> _Direction_:
Copy each of the following rows word for word, leaving out all of the pictures.

> _Data lines_:
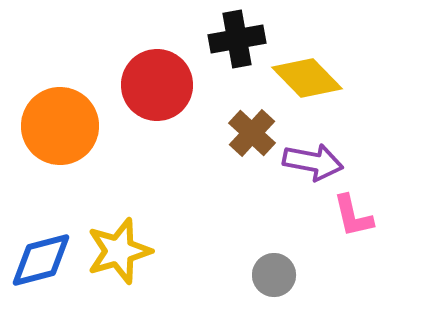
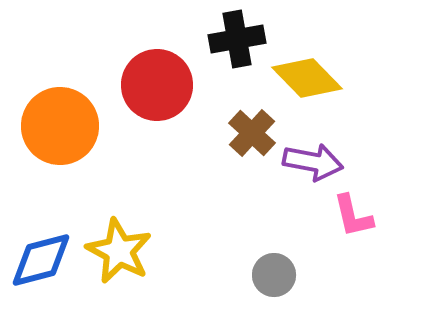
yellow star: rotated 28 degrees counterclockwise
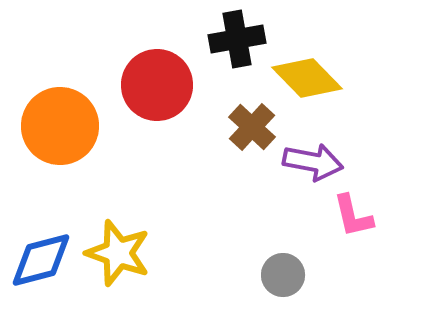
brown cross: moved 6 px up
yellow star: moved 1 px left, 2 px down; rotated 8 degrees counterclockwise
gray circle: moved 9 px right
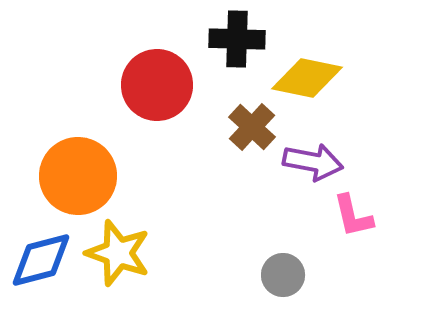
black cross: rotated 12 degrees clockwise
yellow diamond: rotated 34 degrees counterclockwise
orange circle: moved 18 px right, 50 px down
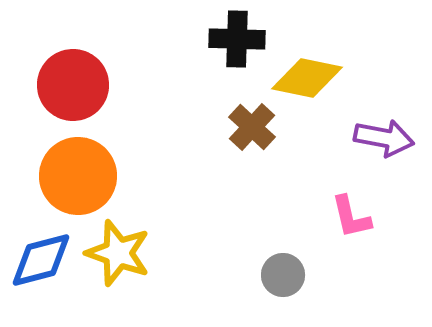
red circle: moved 84 px left
purple arrow: moved 71 px right, 24 px up
pink L-shape: moved 2 px left, 1 px down
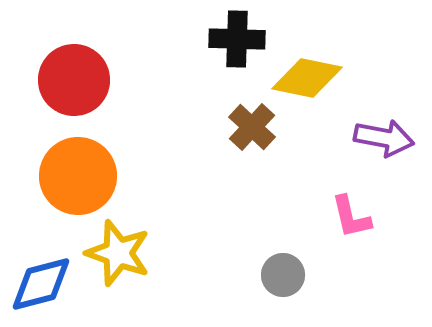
red circle: moved 1 px right, 5 px up
blue diamond: moved 24 px down
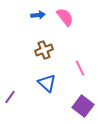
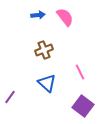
pink line: moved 4 px down
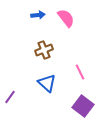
pink semicircle: moved 1 px right, 1 px down
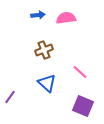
pink semicircle: rotated 60 degrees counterclockwise
pink line: rotated 21 degrees counterclockwise
purple square: rotated 15 degrees counterclockwise
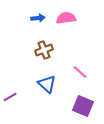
blue arrow: moved 3 px down
blue triangle: moved 1 px down
purple line: rotated 24 degrees clockwise
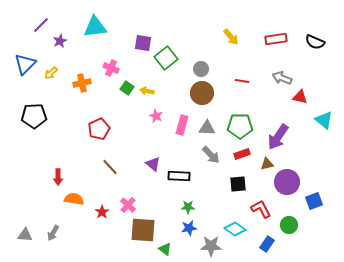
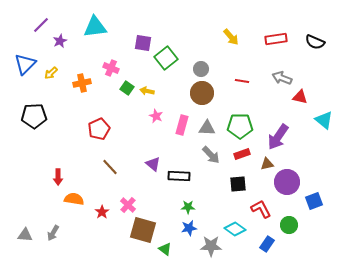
brown square at (143, 230): rotated 12 degrees clockwise
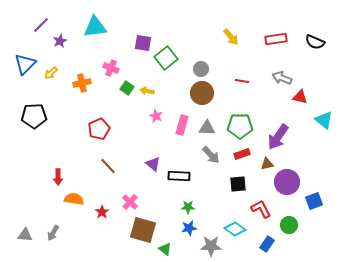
brown line at (110, 167): moved 2 px left, 1 px up
pink cross at (128, 205): moved 2 px right, 3 px up
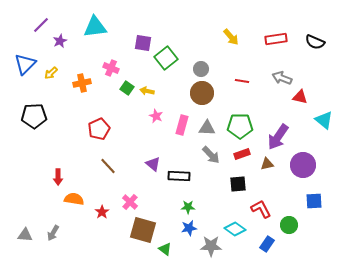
purple circle at (287, 182): moved 16 px right, 17 px up
blue square at (314, 201): rotated 18 degrees clockwise
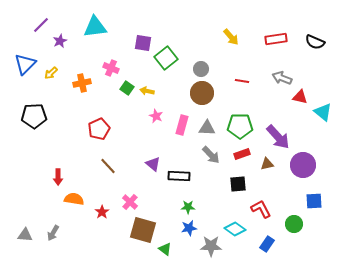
cyan triangle at (324, 120): moved 1 px left, 8 px up
purple arrow at (278, 137): rotated 76 degrees counterclockwise
green circle at (289, 225): moved 5 px right, 1 px up
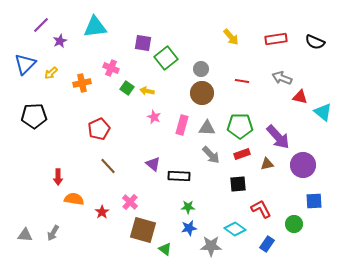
pink star at (156, 116): moved 2 px left, 1 px down
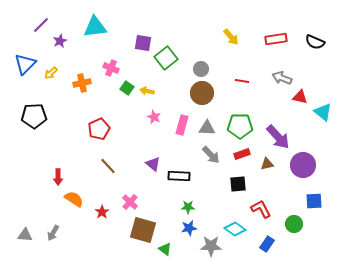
orange semicircle at (74, 199): rotated 24 degrees clockwise
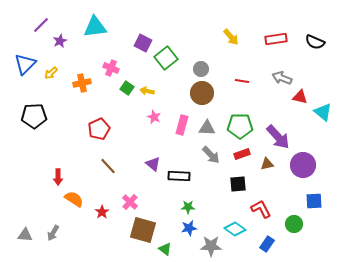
purple square at (143, 43): rotated 18 degrees clockwise
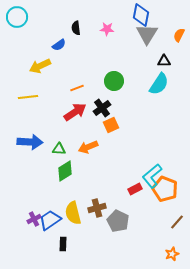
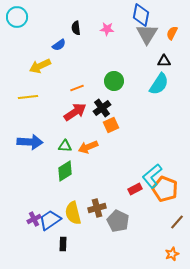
orange semicircle: moved 7 px left, 2 px up
green triangle: moved 6 px right, 3 px up
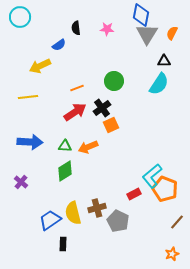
cyan circle: moved 3 px right
red rectangle: moved 1 px left, 5 px down
purple cross: moved 13 px left, 37 px up; rotated 24 degrees counterclockwise
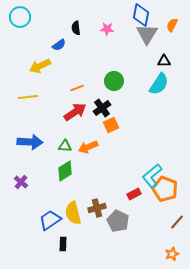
orange semicircle: moved 8 px up
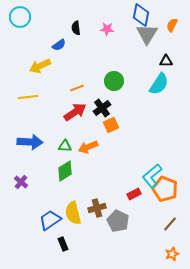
black triangle: moved 2 px right
brown line: moved 7 px left, 2 px down
black rectangle: rotated 24 degrees counterclockwise
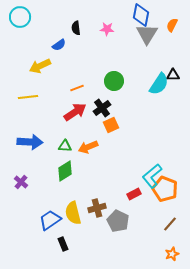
black triangle: moved 7 px right, 14 px down
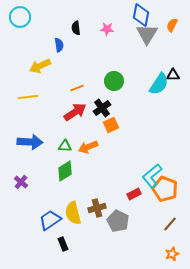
blue semicircle: rotated 64 degrees counterclockwise
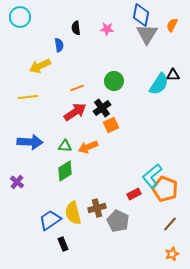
purple cross: moved 4 px left
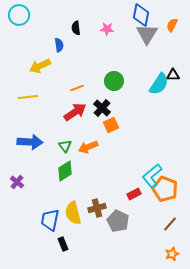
cyan circle: moved 1 px left, 2 px up
black cross: rotated 12 degrees counterclockwise
green triangle: rotated 48 degrees clockwise
blue trapezoid: rotated 45 degrees counterclockwise
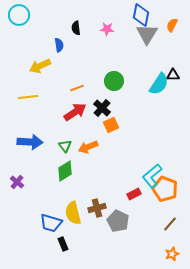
blue trapezoid: moved 1 px right, 3 px down; rotated 85 degrees counterclockwise
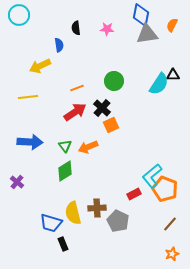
gray triangle: rotated 50 degrees clockwise
brown cross: rotated 12 degrees clockwise
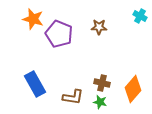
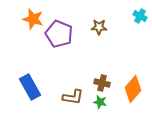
blue rectangle: moved 5 px left, 3 px down
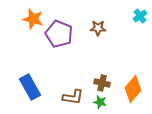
cyan cross: rotated 24 degrees clockwise
brown star: moved 1 px left, 1 px down
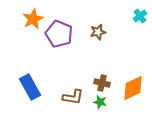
orange star: rotated 30 degrees clockwise
brown star: moved 4 px down; rotated 14 degrees counterclockwise
orange diamond: moved 1 px up; rotated 24 degrees clockwise
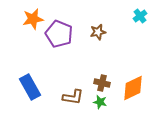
orange star: rotated 15 degrees clockwise
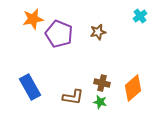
orange diamond: rotated 16 degrees counterclockwise
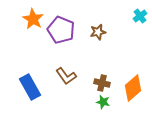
orange star: rotated 30 degrees counterclockwise
purple pentagon: moved 2 px right, 4 px up
brown L-shape: moved 7 px left, 21 px up; rotated 45 degrees clockwise
green star: moved 3 px right
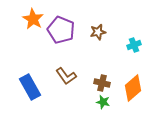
cyan cross: moved 6 px left, 29 px down; rotated 16 degrees clockwise
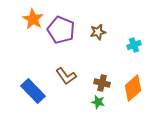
blue rectangle: moved 3 px right, 4 px down; rotated 15 degrees counterclockwise
green star: moved 5 px left
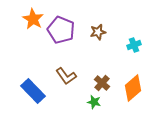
brown cross: rotated 28 degrees clockwise
green star: moved 4 px left
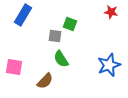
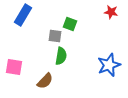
green semicircle: moved 3 px up; rotated 138 degrees counterclockwise
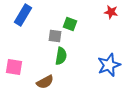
brown semicircle: moved 1 px down; rotated 18 degrees clockwise
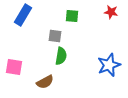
green square: moved 2 px right, 8 px up; rotated 16 degrees counterclockwise
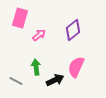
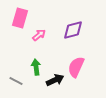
purple diamond: rotated 25 degrees clockwise
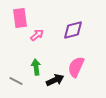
pink rectangle: rotated 24 degrees counterclockwise
pink arrow: moved 2 px left
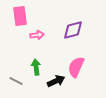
pink rectangle: moved 2 px up
pink arrow: rotated 32 degrees clockwise
black arrow: moved 1 px right, 1 px down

> _Reply to the exercise_:
yellow star: rotated 28 degrees counterclockwise
brown cross: moved 6 px up
yellow star: moved 1 px left, 2 px down; rotated 8 degrees counterclockwise
gray circle: moved 9 px right
black cross: rotated 12 degrees clockwise
yellow diamond: rotated 34 degrees counterclockwise
orange circle: moved 18 px right, 50 px down
red circle: moved 84 px left
purple arrow: moved 71 px right, 24 px up
pink L-shape: moved 2 px left, 1 px down
red circle: moved 1 px right, 5 px up
blue diamond: moved 24 px down
pink line: moved 4 px down
pink semicircle: moved 1 px right, 1 px down
pink semicircle: rotated 60 degrees counterclockwise
pink line: rotated 21 degrees counterclockwise
purple square: rotated 15 degrees counterclockwise
blue arrow: moved 3 px down
blue triangle: moved 1 px down
purple line: rotated 24 degrees clockwise
brown square at (143, 230): rotated 12 degrees clockwise
brown line at (110, 167): moved 2 px left, 1 px up
pink cross at (128, 205): moved 2 px right, 3 px up
purple circle at (287, 182): moved 16 px right, 17 px up
blue square at (314, 201): rotated 18 degrees clockwise
cyan triangle at (324, 120): moved 1 px left, 8 px up
purple arrow at (278, 137): rotated 76 degrees counterclockwise
green circle at (289, 225): moved 5 px right, 1 px up
pink star at (156, 116): moved 2 px left, 1 px down
orange semicircle at (74, 199): rotated 24 degrees clockwise
purple square at (143, 43): rotated 18 degrees clockwise
orange semicircle: moved 7 px left, 2 px up
green triangle: moved 6 px right, 3 px up
cyan circle: moved 3 px right
red rectangle: moved 1 px left, 5 px down
purple cross: moved 13 px left, 37 px up; rotated 24 degrees counterclockwise
orange semicircle: moved 8 px up
black triangle: moved 2 px right
brown line: moved 7 px left, 2 px down
black rectangle: rotated 24 degrees counterclockwise
black triangle: moved 7 px right, 14 px down
blue semicircle: rotated 64 degrees counterclockwise
purple cross: moved 4 px left
cyan circle: moved 1 px left, 2 px up
black cross: rotated 12 degrees counterclockwise
green triangle: rotated 48 degrees clockwise
blue trapezoid: rotated 45 degrees counterclockwise
blue trapezoid: moved 1 px right, 3 px down; rotated 85 degrees counterclockwise
gray triangle: rotated 50 degrees clockwise
brown cross: rotated 12 degrees clockwise
blue rectangle: moved 5 px left, 3 px down
cyan cross: rotated 24 degrees clockwise
brown star: moved 1 px left, 1 px down
orange star: rotated 30 degrees clockwise
brown star: moved 4 px down; rotated 14 degrees counterclockwise
orange diamond: moved 1 px up; rotated 24 degrees clockwise
orange star: rotated 15 degrees clockwise
orange diamond: rotated 16 degrees counterclockwise
orange star: rotated 30 degrees counterclockwise
purple pentagon: moved 2 px right, 4 px up
brown L-shape: moved 7 px left, 21 px up; rotated 45 degrees clockwise
green star: moved 3 px right
cyan cross: moved 6 px left, 29 px down; rotated 16 degrees clockwise
blue rectangle: moved 3 px right, 4 px down; rotated 15 degrees counterclockwise
green star: moved 5 px left
brown cross: rotated 28 degrees clockwise
green star: moved 4 px left
green semicircle: moved 3 px up; rotated 138 degrees counterclockwise
brown semicircle: moved 1 px down; rotated 18 degrees clockwise
green square: moved 2 px right, 8 px up; rotated 16 degrees counterclockwise
purple diamond: rotated 25 degrees clockwise
pink rectangle: rotated 24 degrees counterclockwise
pink arrow: moved 2 px left
pink rectangle: moved 2 px up
pink arrow: rotated 32 degrees clockwise
black arrow: moved 1 px right, 1 px down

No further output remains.